Action item
From the line containing "(319, 274) = (224, 164): pink" to the very last line of the data below, transcribe everything exactly and nothing more.

Given material
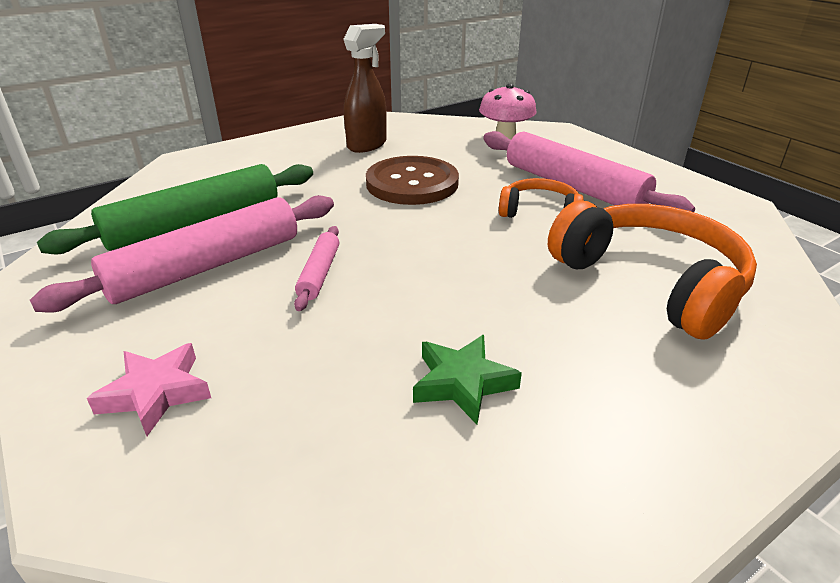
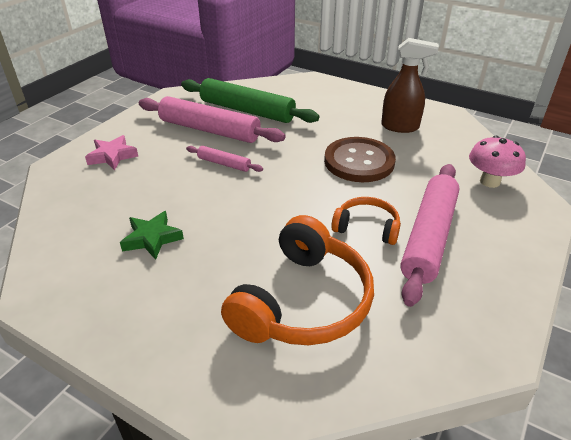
camera: 65 degrees right, 5 degrees up
(319, 274) = (224, 164): pink rolling pin -> pink rolling pin turned 45 degrees clockwise
(540, 212) = (366, 227): orange headphones -> orange headphones turned 60 degrees counterclockwise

Exercise response
(319, 274) = (224, 164): pink rolling pin -> pink rolling pin turned 45 degrees clockwise
(540, 212) = (366, 227): orange headphones -> orange headphones turned 60 degrees counterclockwise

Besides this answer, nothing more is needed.